=== Section Start ===
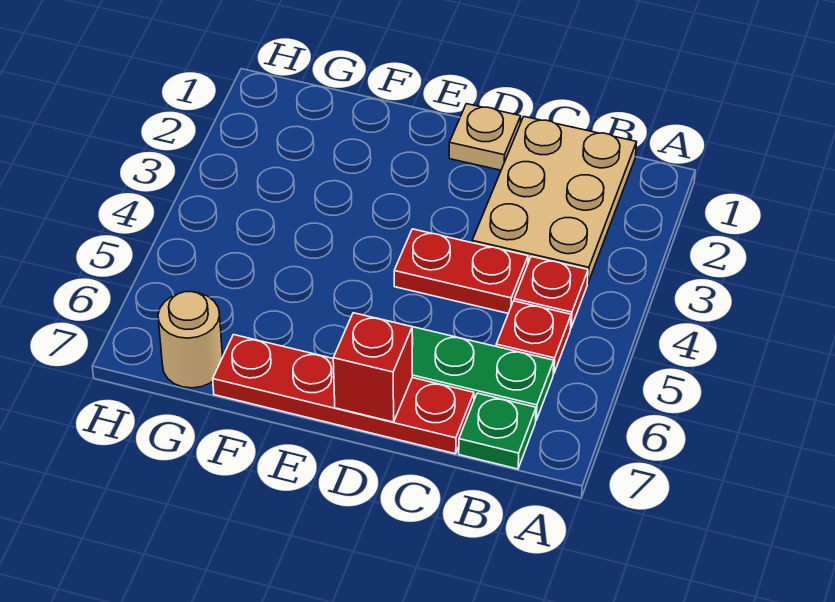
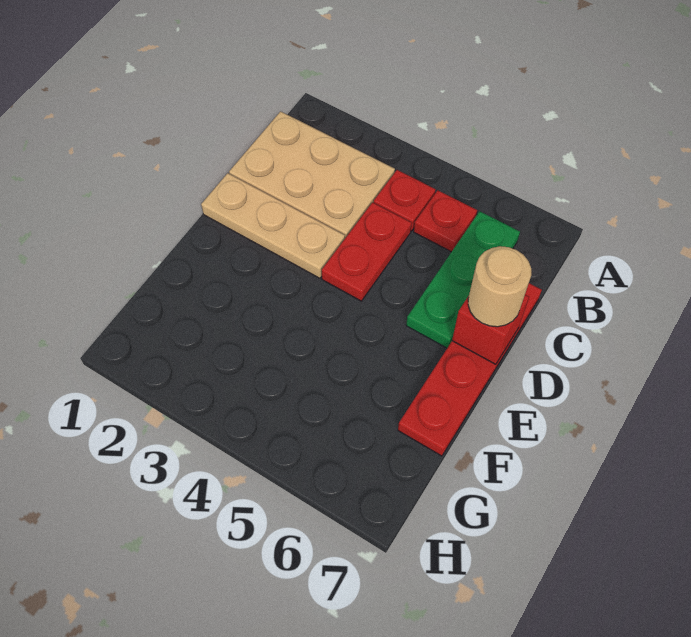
green plate B7 level 1 -> none
tan plate D1 level 1 -> tan plate D1:D3 level 1
tan round brick G7 level 1 -> tan round brick D7 level 3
=== Section End ===
* EXERCISE PROMPT *
For the material, find the number of lines holding the word "plate" and give that figure and nothing more.

* ANSWER TO THE EXERCISE *
2